* _THE DATA_
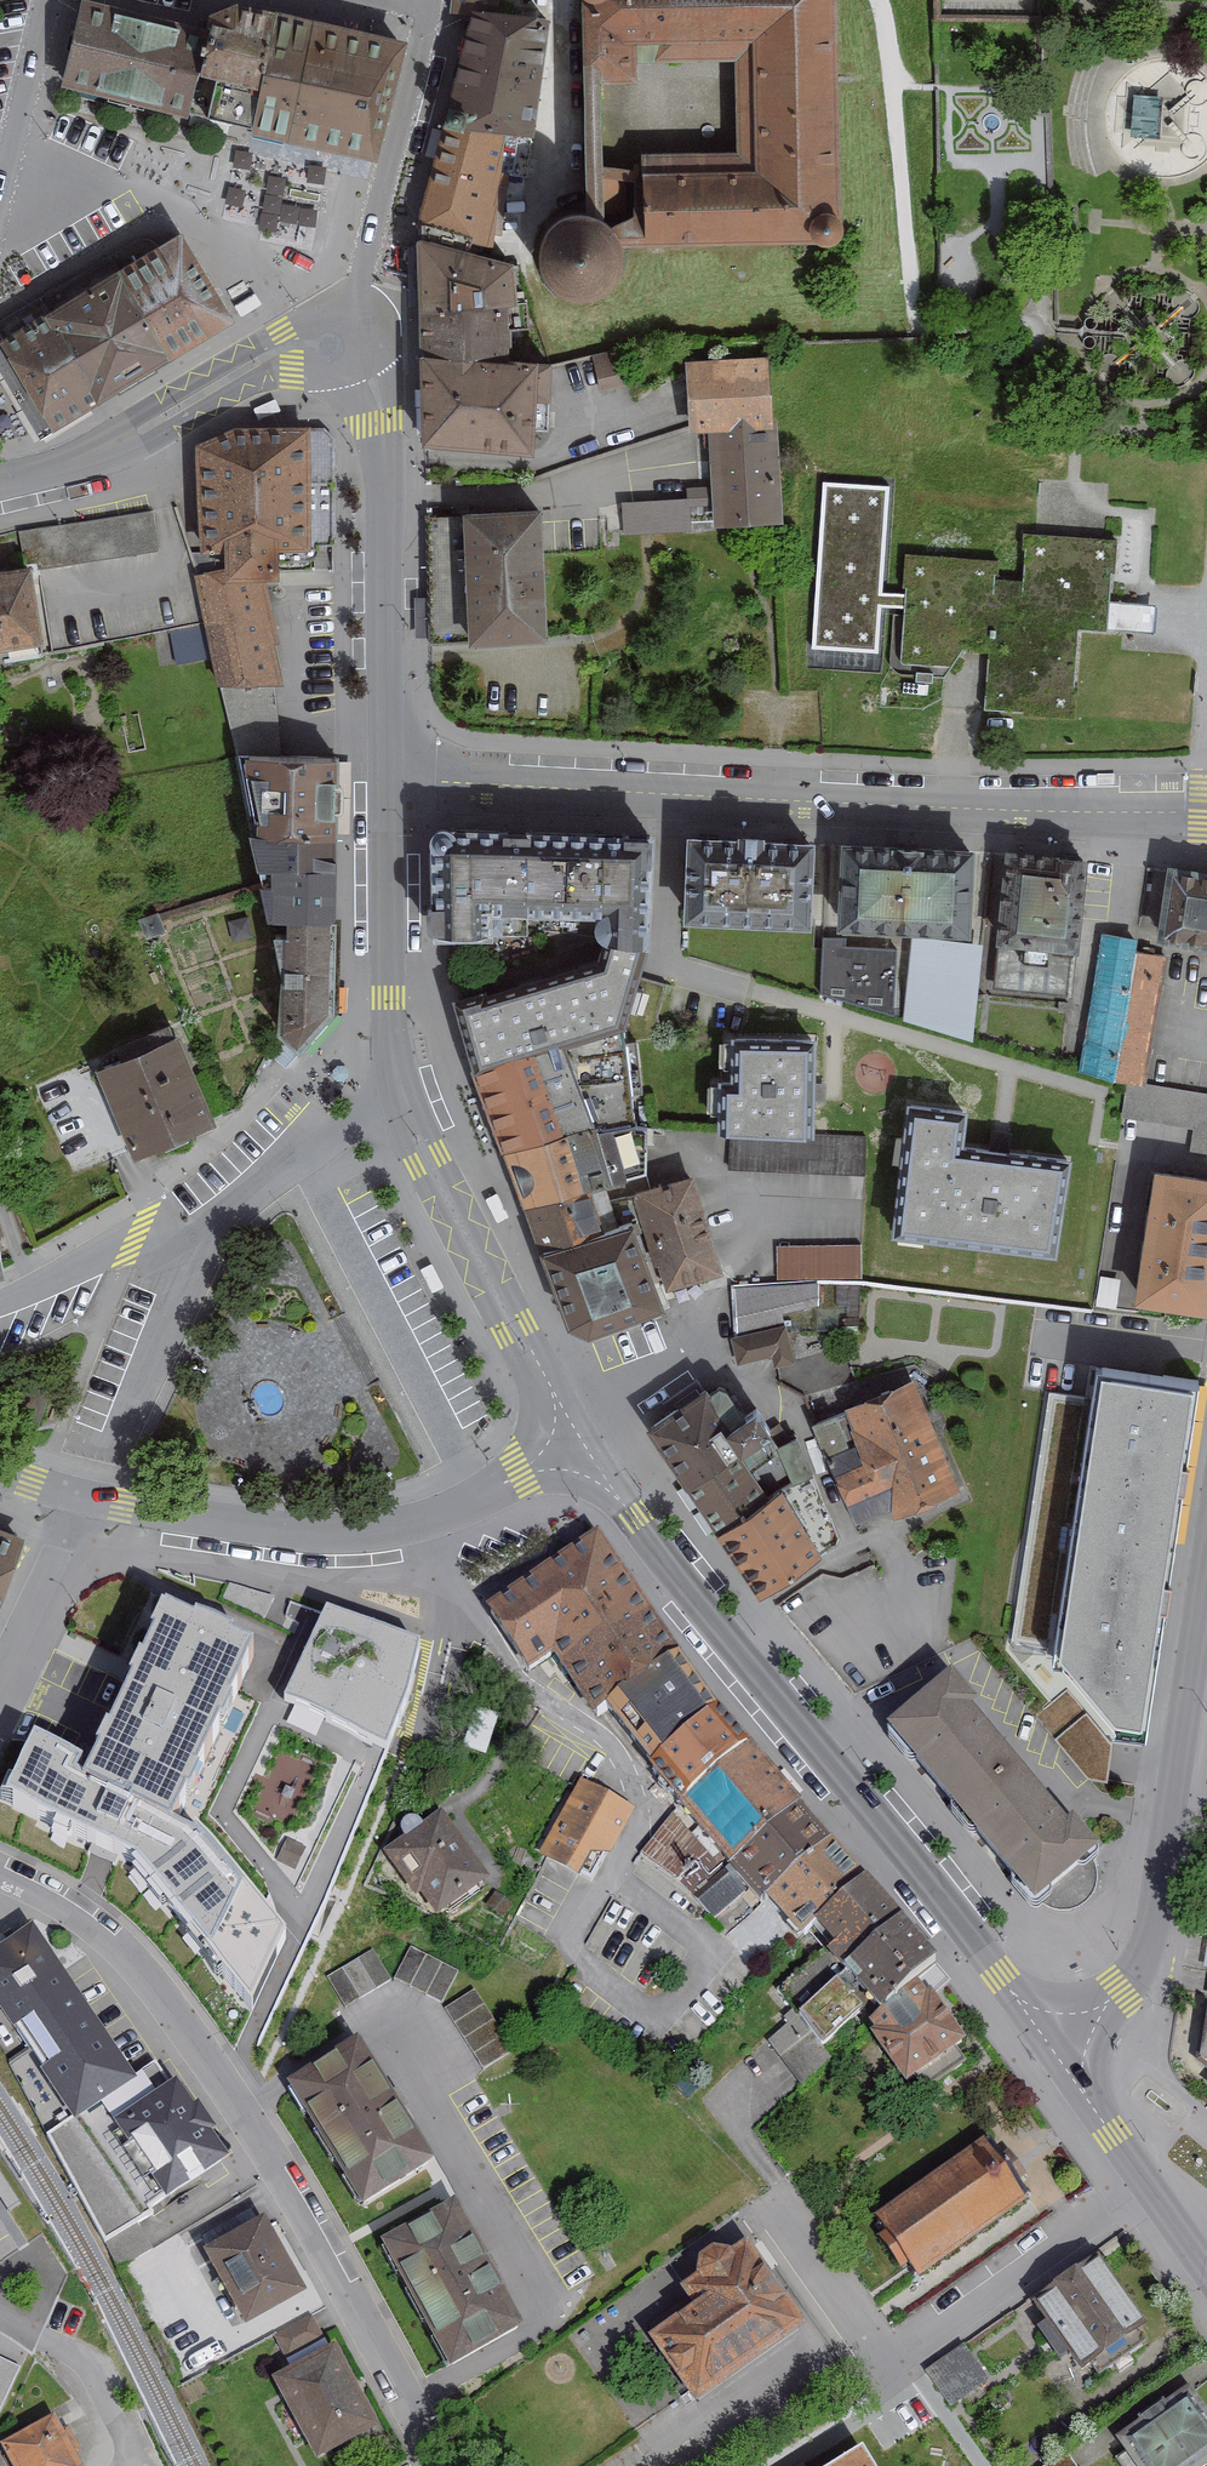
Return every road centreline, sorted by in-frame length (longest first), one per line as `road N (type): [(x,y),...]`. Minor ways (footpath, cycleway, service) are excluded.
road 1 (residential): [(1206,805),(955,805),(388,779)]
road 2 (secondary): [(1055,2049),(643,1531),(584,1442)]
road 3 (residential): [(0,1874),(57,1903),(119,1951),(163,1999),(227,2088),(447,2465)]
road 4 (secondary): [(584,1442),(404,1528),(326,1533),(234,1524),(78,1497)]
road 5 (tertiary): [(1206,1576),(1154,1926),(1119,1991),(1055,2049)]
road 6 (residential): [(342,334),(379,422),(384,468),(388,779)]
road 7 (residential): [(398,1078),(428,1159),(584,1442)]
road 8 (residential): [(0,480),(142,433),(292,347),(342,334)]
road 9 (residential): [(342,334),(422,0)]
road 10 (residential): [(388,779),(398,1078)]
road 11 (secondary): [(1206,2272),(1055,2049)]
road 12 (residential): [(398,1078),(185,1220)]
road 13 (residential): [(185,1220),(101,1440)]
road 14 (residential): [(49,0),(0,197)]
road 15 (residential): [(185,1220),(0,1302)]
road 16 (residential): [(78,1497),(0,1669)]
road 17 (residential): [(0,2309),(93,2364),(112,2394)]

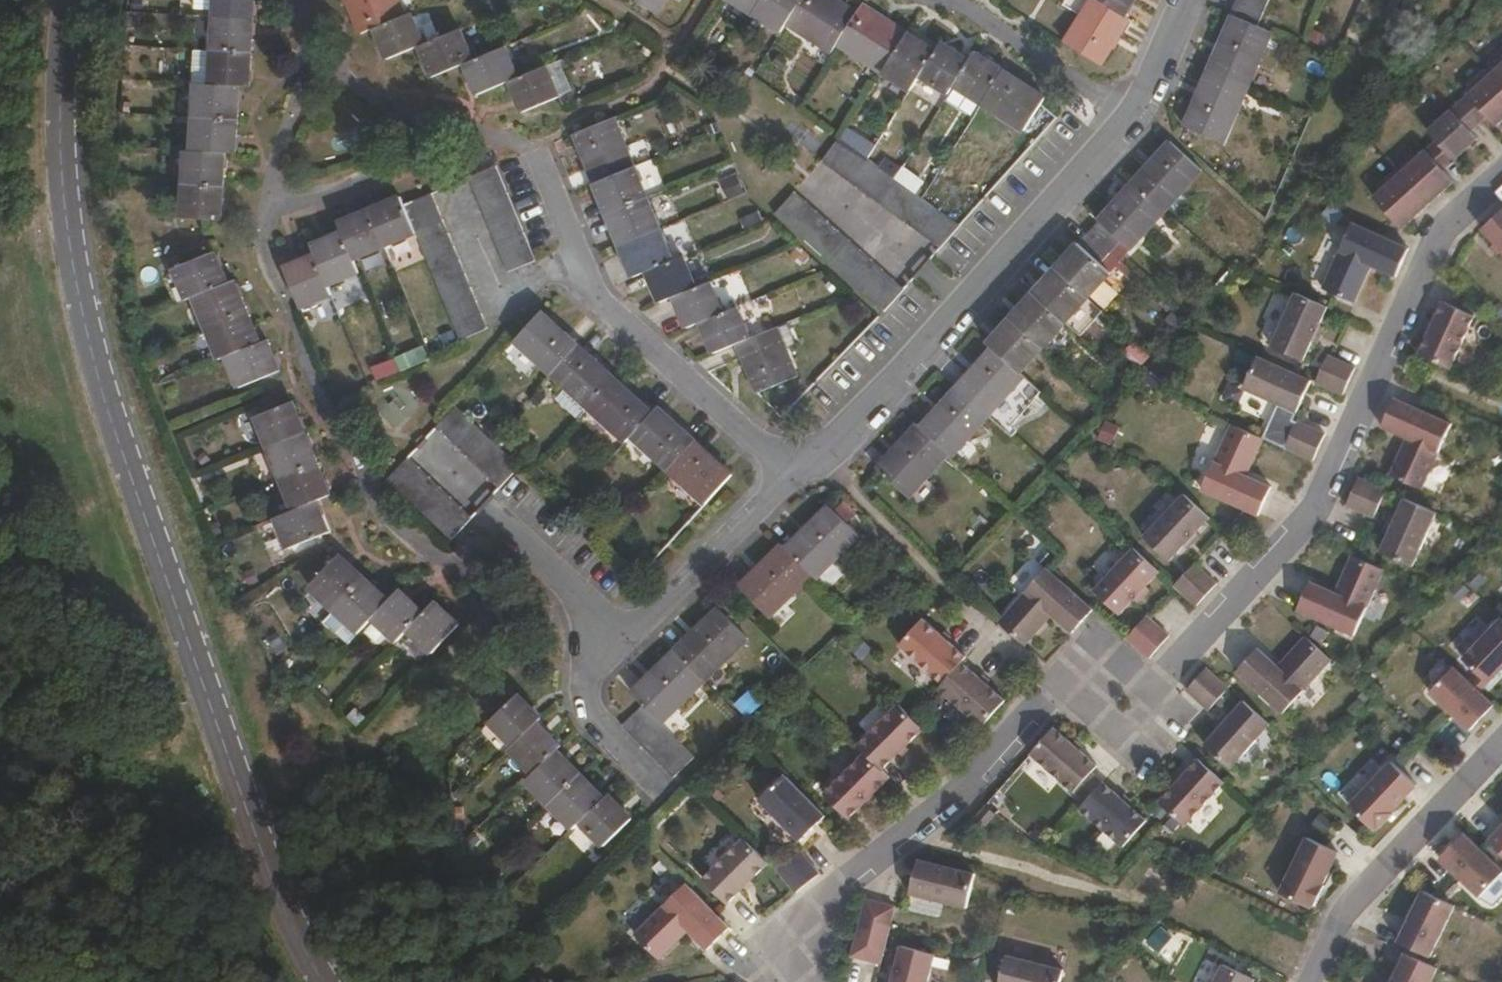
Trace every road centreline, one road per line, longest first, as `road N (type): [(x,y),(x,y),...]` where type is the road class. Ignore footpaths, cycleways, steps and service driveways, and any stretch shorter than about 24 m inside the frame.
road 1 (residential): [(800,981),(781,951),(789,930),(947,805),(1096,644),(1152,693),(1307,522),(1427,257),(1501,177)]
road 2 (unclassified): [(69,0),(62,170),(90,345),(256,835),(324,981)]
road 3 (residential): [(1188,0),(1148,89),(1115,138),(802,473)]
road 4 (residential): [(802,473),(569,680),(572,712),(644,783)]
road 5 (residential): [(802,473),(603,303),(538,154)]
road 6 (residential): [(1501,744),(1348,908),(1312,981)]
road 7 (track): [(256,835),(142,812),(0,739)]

* _WHAT THE TASK REQUIRES_
Quote the records above exactly, leaving out any pictures.

* _TASK SOLUTION_
Return every road centreline, sorted by in-frame length (longest first), one per line as `road N (type): [(x,y),...]`. Minor ways (footpath, cycleway, service) are excluded.
road 1 (residential): [(1206,805),(955,805),(388,779)]
road 2 (secondary): [(1055,2049),(643,1531),(584,1442)]
road 3 (residential): [(0,1874),(57,1903),(119,1951),(163,1999),(227,2088),(447,2465)]
road 4 (secondary): [(584,1442),(404,1528),(326,1533),(234,1524),(78,1497)]
road 5 (tertiary): [(1206,1576),(1154,1926),(1119,1991),(1055,2049)]
road 6 (residential): [(342,334),(379,422),(384,468),(388,779)]
road 7 (residential): [(398,1078),(428,1159),(584,1442)]
road 8 (residential): [(0,480),(142,433),(292,347),(342,334)]
road 9 (residential): [(342,334),(422,0)]
road 10 (residential): [(388,779),(398,1078)]
road 11 (secondary): [(1206,2272),(1055,2049)]
road 12 (residential): [(398,1078),(185,1220)]
road 13 (residential): [(185,1220),(101,1440)]
road 14 (residential): [(49,0),(0,197)]
road 15 (residential): [(185,1220),(0,1302)]
road 16 (residential): [(78,1497),(0,1669)]
road 17 (residential): [(0,2309),(93,2364),(112,2394)]

Trace every road centreline, one road per line, longest first, as `road N (type): [(x,y),(x,y),...]` where type is the road class. Ignore footpaths, cycleways, steps and service driveways, and any stretch shorter than about 24 m inside the frame.
road 1 (residential): [(800,981),(781,951),(789,930),(947,805),(1096,644),(1152,693),(1307,522),(1427,257),(1501,177)]
road 2 (unclassified): [(69,0),(62,170),(90,345),(256,835),(324,981)]
road 3 (residential): [(1188,0),(1148,89),(1115,138),(802,473)]
road 4 (residential): [(802,473),(569,680),(572,712),(644,783)]
road 5 (residential): [(802,473),(603,303),(538,154)]
road 6 (residential): [(1501,744),(1348,908),(1312,981)]
road 7 (track): [(256,835),(142,812),(0,739)]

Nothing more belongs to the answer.